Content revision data
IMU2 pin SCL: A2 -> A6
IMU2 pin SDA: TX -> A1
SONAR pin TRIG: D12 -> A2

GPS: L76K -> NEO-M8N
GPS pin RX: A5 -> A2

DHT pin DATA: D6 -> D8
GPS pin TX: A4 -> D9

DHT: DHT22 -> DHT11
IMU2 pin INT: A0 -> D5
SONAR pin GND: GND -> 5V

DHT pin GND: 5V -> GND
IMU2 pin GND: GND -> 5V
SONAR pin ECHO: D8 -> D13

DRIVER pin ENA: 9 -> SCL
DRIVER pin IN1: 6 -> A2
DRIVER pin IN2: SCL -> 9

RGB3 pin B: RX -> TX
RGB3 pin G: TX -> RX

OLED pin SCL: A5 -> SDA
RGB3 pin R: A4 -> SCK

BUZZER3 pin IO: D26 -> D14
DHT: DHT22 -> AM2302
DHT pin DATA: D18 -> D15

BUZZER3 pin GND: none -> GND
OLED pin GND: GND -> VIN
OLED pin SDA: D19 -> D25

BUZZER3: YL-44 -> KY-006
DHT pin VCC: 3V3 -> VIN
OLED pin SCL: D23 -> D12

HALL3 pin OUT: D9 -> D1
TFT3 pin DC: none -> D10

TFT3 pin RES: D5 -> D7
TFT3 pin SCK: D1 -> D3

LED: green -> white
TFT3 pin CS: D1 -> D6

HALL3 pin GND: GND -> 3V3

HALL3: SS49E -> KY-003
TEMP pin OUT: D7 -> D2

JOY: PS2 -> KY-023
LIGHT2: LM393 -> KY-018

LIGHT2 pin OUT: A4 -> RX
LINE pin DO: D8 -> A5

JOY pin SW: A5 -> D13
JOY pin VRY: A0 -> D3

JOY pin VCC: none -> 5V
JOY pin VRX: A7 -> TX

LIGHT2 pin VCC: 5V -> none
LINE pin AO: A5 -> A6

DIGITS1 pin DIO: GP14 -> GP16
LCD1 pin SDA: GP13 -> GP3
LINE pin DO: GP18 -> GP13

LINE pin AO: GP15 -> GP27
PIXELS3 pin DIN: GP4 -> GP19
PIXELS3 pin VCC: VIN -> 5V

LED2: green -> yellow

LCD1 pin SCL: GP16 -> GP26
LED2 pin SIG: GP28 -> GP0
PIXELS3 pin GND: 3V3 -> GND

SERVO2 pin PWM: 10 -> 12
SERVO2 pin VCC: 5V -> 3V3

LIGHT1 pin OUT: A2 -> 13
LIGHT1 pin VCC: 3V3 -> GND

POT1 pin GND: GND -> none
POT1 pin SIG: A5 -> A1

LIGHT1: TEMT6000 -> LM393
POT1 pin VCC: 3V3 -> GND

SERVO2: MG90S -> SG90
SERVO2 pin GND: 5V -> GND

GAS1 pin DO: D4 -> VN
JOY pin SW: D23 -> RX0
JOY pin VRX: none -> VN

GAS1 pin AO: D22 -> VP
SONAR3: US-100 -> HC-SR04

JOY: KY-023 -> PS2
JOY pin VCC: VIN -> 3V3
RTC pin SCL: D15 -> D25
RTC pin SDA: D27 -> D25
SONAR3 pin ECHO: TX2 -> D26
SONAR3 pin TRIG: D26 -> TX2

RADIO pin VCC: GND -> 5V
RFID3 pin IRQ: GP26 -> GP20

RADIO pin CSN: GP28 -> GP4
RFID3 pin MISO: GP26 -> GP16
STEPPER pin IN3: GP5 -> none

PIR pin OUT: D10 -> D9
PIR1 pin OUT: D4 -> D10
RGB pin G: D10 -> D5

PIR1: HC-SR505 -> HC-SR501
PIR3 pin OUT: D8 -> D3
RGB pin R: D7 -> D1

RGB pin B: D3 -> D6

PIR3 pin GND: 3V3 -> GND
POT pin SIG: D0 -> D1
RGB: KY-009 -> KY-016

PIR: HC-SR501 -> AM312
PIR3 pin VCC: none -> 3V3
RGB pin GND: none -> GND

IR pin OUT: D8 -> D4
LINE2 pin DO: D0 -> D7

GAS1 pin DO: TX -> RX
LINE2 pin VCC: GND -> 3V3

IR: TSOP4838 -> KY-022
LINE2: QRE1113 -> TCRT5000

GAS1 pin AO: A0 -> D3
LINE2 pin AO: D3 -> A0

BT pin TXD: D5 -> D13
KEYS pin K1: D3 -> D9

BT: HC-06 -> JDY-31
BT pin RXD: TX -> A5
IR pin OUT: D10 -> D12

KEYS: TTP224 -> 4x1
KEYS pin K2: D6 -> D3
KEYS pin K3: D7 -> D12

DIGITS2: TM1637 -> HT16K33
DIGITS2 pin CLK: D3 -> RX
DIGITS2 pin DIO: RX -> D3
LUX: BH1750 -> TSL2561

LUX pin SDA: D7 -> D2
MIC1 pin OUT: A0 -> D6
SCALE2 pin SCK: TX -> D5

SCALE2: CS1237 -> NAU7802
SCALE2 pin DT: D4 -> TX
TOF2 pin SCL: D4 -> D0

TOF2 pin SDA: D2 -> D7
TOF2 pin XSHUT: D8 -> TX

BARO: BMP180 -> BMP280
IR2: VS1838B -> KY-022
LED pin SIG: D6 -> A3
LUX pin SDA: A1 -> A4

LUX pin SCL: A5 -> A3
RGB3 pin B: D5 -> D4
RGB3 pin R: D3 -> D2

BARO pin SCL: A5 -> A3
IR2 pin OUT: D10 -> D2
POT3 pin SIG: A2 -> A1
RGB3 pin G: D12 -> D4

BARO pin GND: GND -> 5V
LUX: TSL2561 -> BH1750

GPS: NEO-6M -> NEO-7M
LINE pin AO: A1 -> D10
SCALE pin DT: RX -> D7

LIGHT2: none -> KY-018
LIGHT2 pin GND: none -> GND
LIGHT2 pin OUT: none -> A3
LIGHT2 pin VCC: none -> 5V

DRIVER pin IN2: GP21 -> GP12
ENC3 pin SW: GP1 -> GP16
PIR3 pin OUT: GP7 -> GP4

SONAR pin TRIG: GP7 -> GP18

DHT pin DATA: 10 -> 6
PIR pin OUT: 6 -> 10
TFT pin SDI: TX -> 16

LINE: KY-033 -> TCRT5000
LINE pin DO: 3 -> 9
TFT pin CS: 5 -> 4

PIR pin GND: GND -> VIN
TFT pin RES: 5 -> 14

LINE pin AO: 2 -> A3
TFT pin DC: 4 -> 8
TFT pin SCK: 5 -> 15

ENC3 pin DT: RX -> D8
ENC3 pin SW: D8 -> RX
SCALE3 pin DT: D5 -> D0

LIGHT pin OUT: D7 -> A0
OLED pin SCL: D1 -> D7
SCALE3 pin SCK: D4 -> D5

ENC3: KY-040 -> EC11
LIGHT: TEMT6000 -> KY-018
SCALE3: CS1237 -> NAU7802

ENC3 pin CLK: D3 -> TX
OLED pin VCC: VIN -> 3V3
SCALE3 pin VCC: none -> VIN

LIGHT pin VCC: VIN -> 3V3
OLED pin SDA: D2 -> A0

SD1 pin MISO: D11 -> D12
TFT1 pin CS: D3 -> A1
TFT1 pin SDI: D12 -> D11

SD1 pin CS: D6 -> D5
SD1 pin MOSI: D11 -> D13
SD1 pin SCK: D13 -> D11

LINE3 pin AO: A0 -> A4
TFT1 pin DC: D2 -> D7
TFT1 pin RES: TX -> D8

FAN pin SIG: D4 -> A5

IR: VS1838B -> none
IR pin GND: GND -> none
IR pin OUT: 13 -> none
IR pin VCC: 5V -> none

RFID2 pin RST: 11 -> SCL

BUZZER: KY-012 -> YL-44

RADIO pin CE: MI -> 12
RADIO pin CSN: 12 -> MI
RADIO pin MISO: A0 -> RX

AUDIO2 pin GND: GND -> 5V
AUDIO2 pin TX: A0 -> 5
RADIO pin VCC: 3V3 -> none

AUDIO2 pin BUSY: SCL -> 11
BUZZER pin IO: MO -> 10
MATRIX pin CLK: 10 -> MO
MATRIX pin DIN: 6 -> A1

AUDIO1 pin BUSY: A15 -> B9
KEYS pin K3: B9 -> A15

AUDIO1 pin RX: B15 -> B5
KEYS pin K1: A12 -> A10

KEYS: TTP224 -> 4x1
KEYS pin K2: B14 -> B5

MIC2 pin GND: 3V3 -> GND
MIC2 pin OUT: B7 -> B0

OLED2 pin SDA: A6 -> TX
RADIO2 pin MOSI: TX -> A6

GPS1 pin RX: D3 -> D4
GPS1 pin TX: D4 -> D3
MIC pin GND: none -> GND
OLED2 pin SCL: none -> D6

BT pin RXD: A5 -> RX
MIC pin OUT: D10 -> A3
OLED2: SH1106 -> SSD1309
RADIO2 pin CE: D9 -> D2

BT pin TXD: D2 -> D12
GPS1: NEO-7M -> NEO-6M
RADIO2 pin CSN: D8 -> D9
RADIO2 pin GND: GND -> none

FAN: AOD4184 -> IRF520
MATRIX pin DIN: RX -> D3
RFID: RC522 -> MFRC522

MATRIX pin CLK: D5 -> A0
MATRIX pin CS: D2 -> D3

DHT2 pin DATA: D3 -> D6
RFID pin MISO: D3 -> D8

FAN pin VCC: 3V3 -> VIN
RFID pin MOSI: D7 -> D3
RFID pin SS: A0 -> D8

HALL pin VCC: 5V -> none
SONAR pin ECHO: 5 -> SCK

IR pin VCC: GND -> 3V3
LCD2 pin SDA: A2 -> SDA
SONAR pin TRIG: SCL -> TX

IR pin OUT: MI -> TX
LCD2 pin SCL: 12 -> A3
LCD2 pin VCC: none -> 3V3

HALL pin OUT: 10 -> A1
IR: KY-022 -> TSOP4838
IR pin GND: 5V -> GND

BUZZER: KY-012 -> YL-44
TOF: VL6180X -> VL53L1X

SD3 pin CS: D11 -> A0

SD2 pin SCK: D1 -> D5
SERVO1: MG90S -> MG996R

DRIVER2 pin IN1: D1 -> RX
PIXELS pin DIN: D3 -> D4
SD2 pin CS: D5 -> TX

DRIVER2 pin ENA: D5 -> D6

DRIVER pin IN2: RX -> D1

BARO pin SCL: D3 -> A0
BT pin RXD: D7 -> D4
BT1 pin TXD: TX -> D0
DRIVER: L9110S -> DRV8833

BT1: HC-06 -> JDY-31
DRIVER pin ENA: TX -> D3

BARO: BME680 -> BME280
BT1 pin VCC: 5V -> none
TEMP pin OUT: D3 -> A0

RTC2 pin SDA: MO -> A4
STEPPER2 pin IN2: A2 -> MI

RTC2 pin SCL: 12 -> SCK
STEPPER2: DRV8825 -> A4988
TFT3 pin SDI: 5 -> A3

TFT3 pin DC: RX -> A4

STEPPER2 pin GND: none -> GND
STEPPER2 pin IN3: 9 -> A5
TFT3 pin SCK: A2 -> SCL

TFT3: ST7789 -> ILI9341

• _Exercise details_
From the records above, copy only the lines starting with the line that holds "BARO pin SCL: A5 -> A3" and going on through the line that holds "PIR3 pin OUT: GP7 -> GP4", exactly as written.

• _Expected output_
BARO pin SCL: A5 -> A3
IR2 pin OUT: D10 -> D2
POT3 pin SIG: A2 -> A1
RGB3 pin G: D12 -> D4

BARO pin GND: GND -> 5V
LUX: TSL2561 -> BH1750

GPS: NEO-6M -> NEO-7M
LINE pin AO: A1 -> D10
SCALE pin DT: RX -> D7

LIGHT2: none -> KY-018
LIGHT2 pin GND: none -> GND
LIGHT2 pin OUT: none -> A3
LIGHT2 pin VCC: none -> 5V

DRIVER pin IN2: GP21 -> GP12
ENC3 pin SW: GP1 -> GP16
PIR3 pin OUT: GP7 -> GP4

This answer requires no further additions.